Every entry must be repeated exactly. Exclude all pictures.

**** PROVIDED MATERIAL

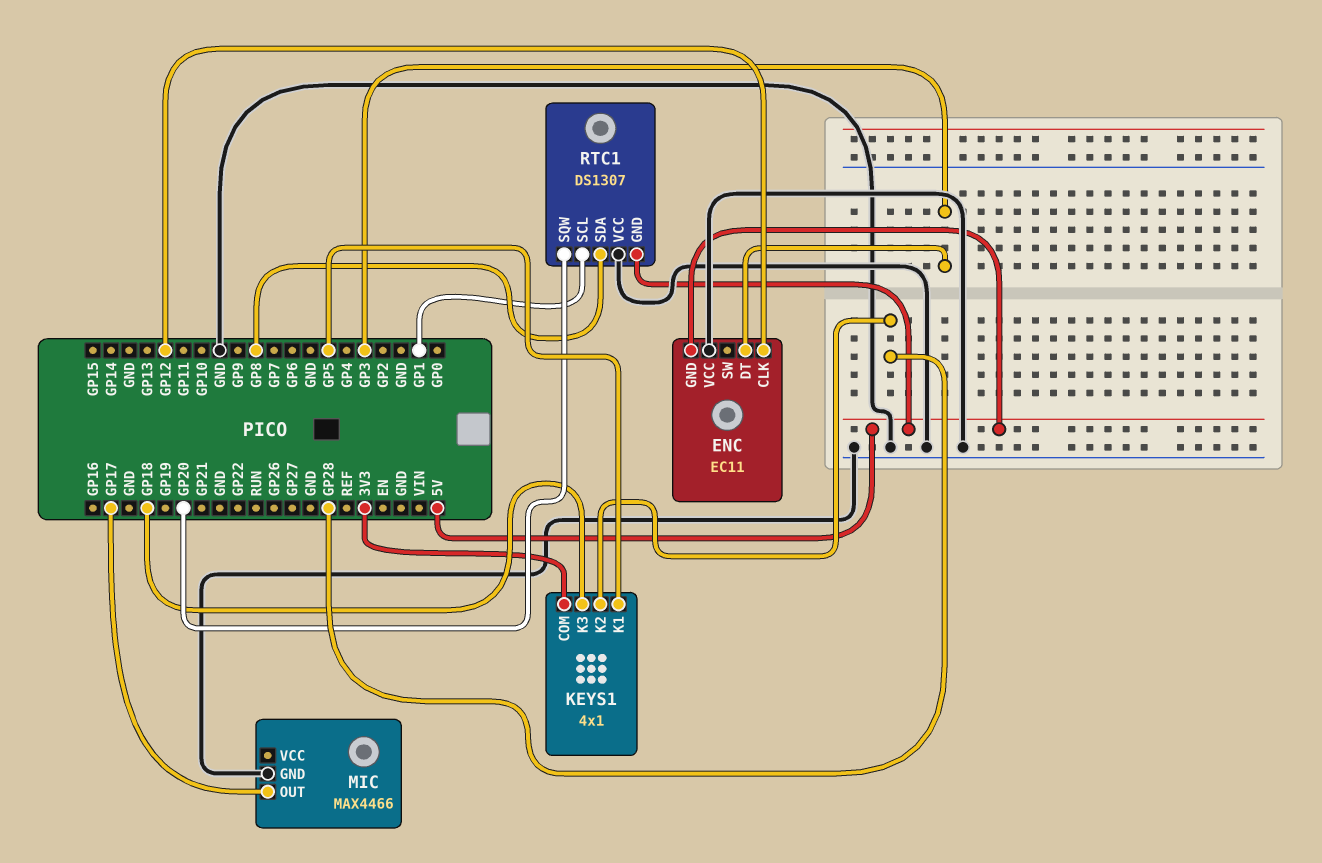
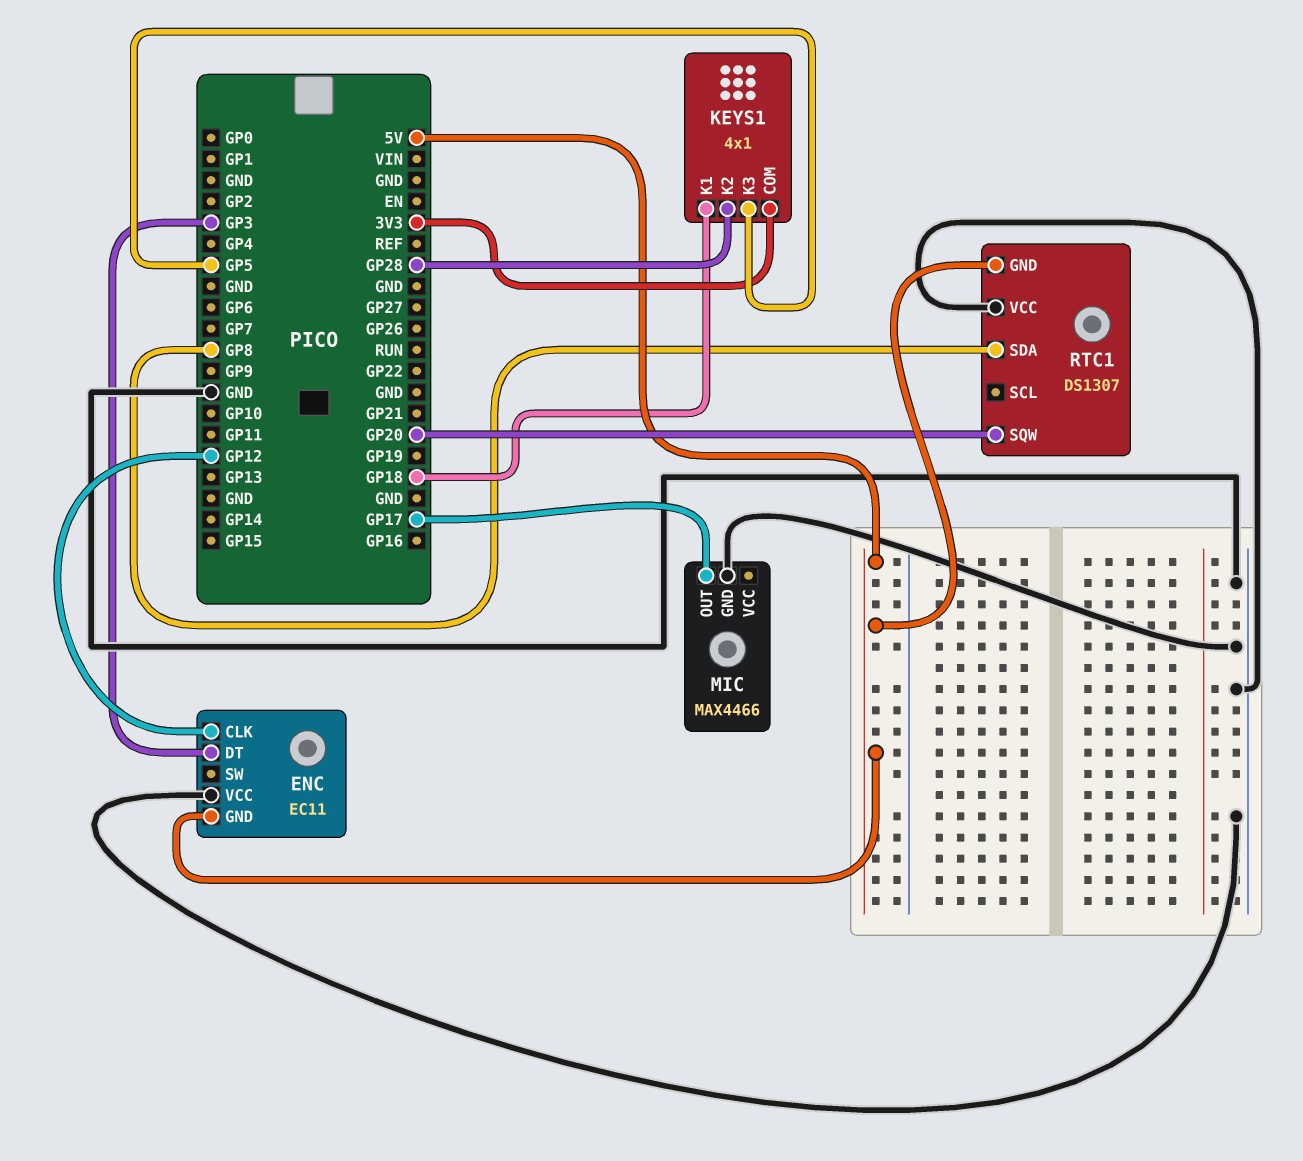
KEYS1 pin K1: GP5 -> GP18
KEYS1 pin K3: GP18 -> GP5
RTC1 pin SCL: GP1 -> none

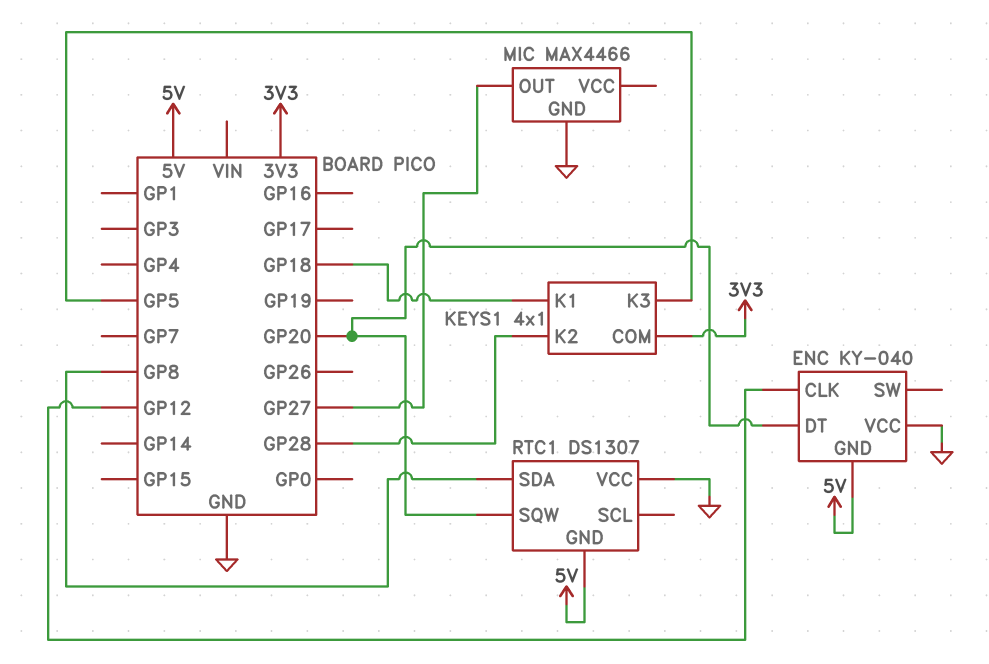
ENC: EC11 -> KY-040
ENC pin DT: GP3 -> GP20
MIC pin OUT: GP17 -> GP27

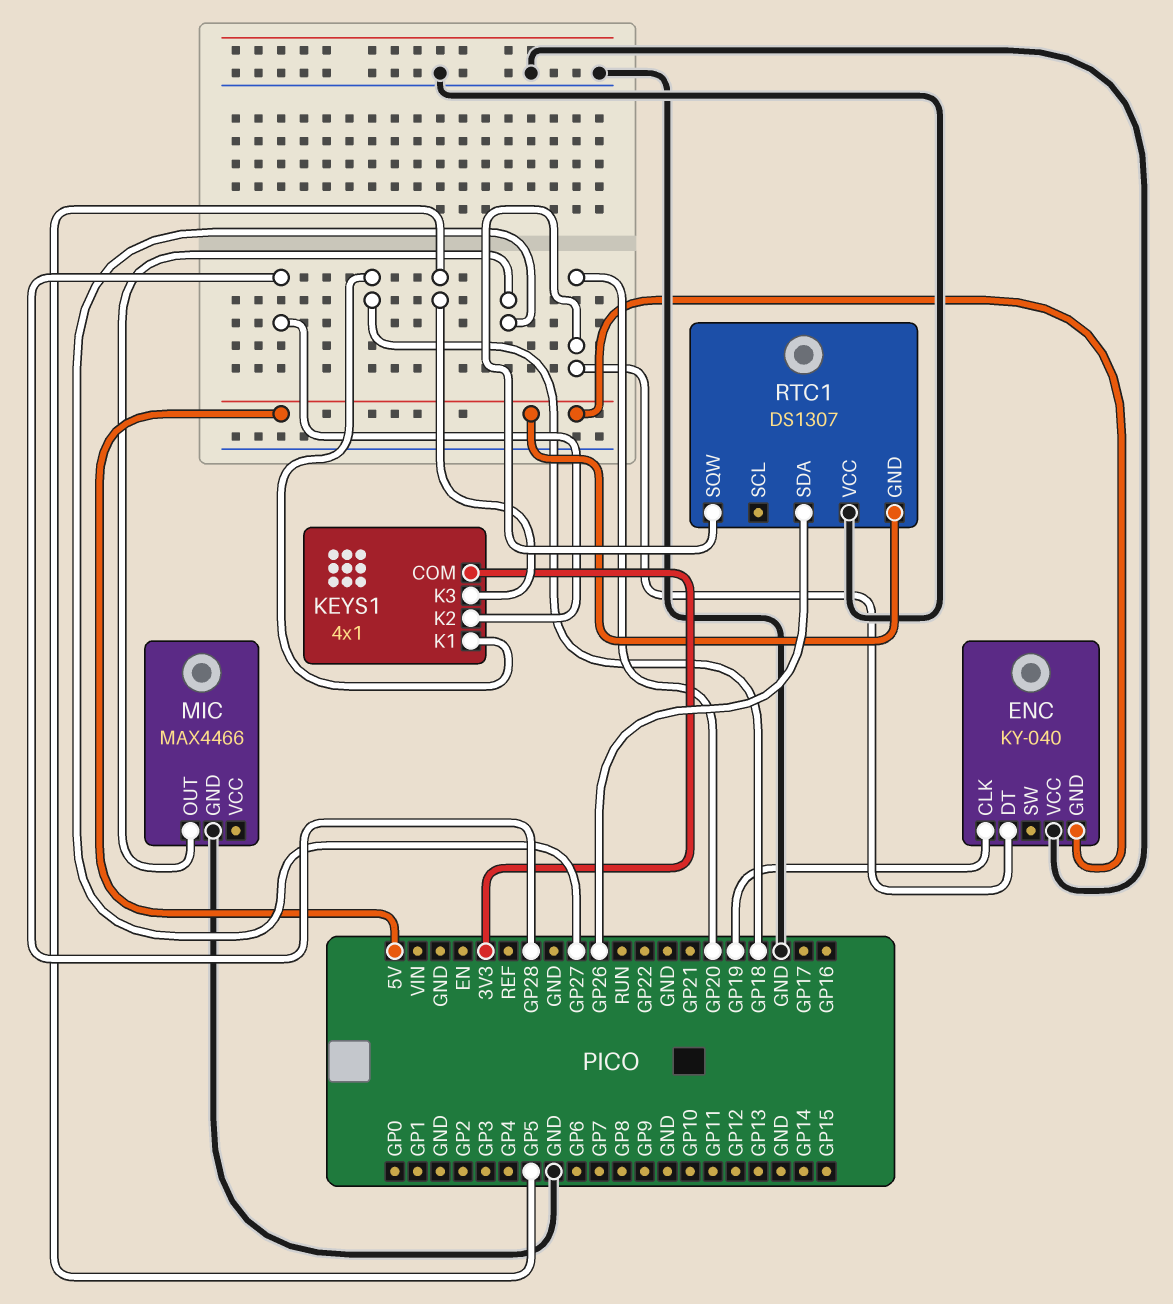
ENC pin CLK: GP12 -> GP19
RTC1 pin SDA: GP8 -> GP26

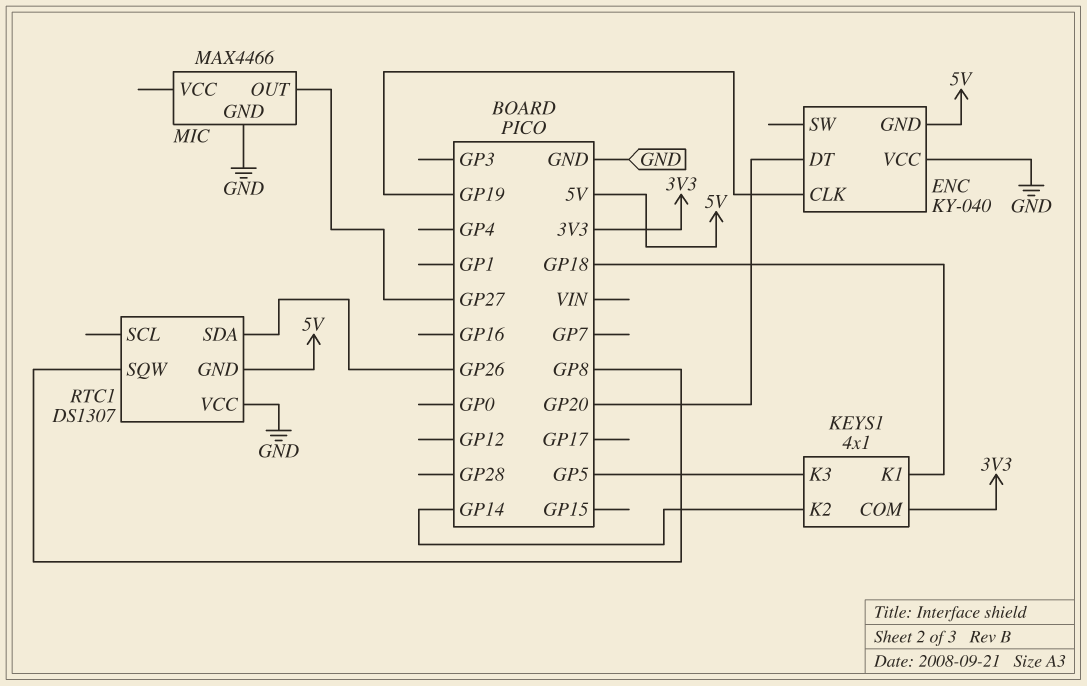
KEYS1 pin K2: GP28 -> GP14
RTC1 pin SQW: GP20 -> GP8

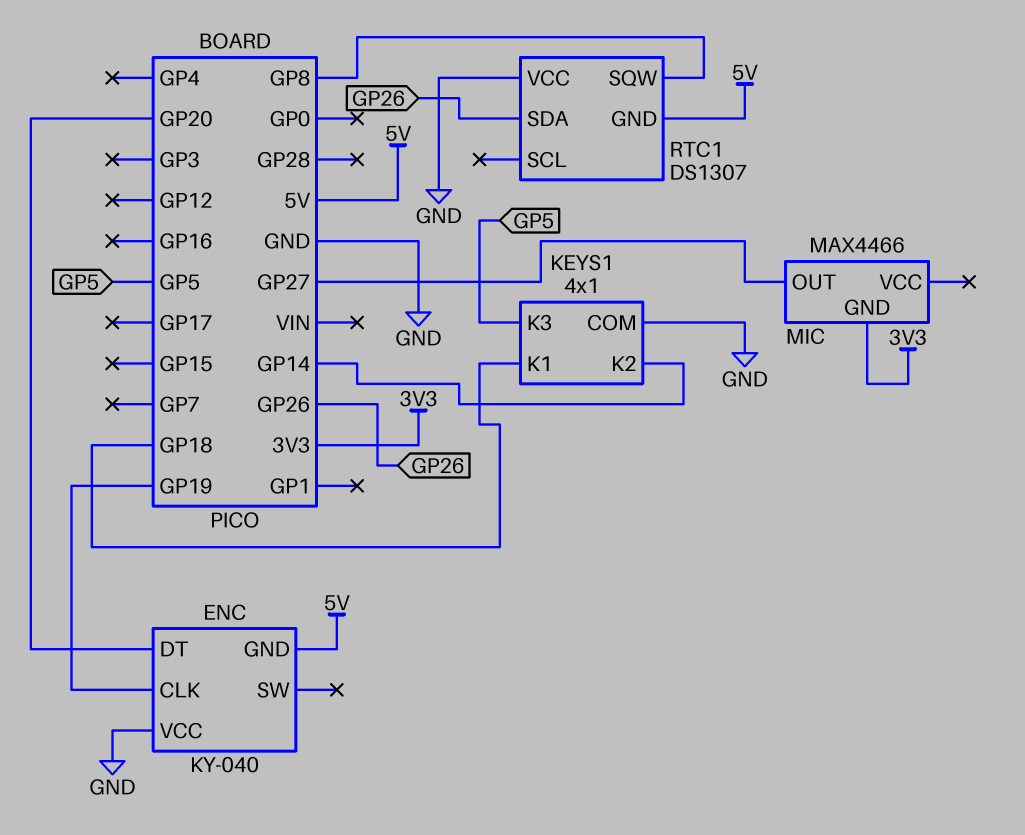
KEYS1 pin COM: 3V3 -> GND
MIC pin GND: GND -> 3V3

********

§ **RESULT FOR THIS TASK**
KEYS1 pin K1: GP5 -> GP18
KEYS1 pin K3: GP18 -> GP5
RTC1 pin SCL: GP1 -> none

ENC: EC11 -> KY-040
ENC pin DT: GP3 -> GP20
MIC pin OUT: GP17 -> GP27

ENC pin CLK: GP12 -> GP19
RTC1 pin SDA: GP8 -> GP26

KEYS1 pin K2: GP28 -> GP14
RTC1 pin SQW: GP20 -> GP8

KEYS1 pin COM: 3V3 -> GND
MIC pin GND: GND -> 3V3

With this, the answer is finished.